### Work task:
Reading down the listing below, count the lines where the word "pink" shows up, then give only that count.

### Data for analysis ###

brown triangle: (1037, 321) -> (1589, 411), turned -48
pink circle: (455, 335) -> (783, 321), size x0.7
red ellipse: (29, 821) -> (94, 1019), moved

###
### Data for analysis ###

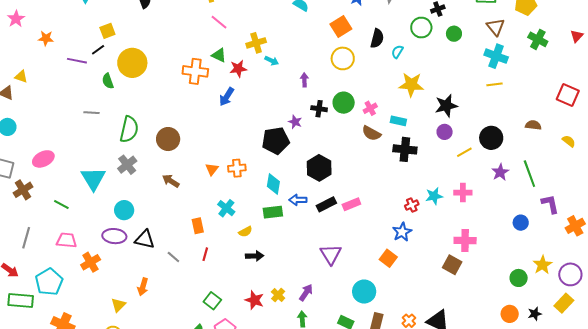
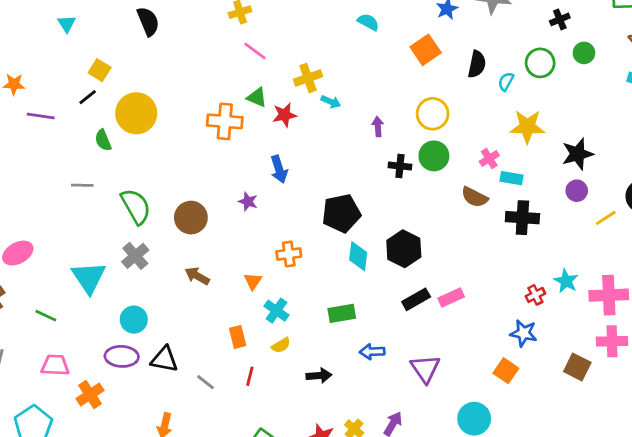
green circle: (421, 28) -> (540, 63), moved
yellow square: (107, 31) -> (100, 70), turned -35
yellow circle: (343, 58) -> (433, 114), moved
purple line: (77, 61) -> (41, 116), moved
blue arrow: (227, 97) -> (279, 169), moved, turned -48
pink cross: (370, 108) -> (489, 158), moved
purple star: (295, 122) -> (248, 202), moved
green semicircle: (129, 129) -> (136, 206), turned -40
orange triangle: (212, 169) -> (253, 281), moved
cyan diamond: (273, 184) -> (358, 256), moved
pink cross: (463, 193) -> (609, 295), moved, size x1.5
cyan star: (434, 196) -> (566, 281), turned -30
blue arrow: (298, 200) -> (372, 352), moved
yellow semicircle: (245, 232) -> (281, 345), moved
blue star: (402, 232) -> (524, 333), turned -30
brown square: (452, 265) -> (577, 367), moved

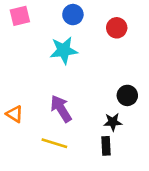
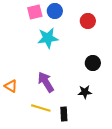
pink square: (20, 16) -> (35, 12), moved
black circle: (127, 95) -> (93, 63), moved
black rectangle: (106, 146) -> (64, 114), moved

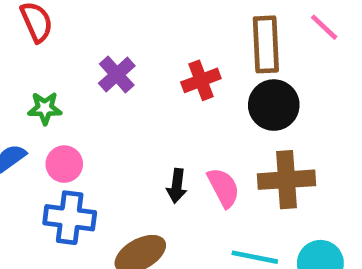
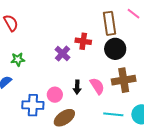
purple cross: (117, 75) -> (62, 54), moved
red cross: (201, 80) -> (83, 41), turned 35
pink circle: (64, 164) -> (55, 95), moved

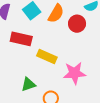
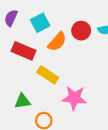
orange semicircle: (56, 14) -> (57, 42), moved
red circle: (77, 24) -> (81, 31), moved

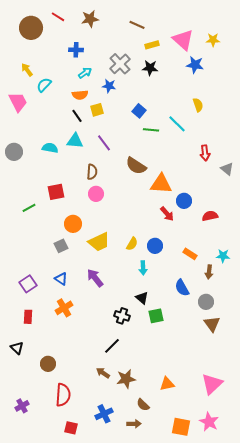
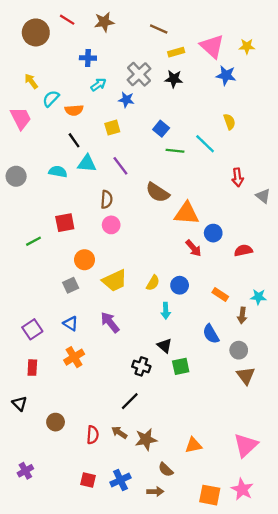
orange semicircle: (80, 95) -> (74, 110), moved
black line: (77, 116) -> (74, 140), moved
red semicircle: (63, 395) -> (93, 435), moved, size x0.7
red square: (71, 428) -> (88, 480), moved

###

### Result:
5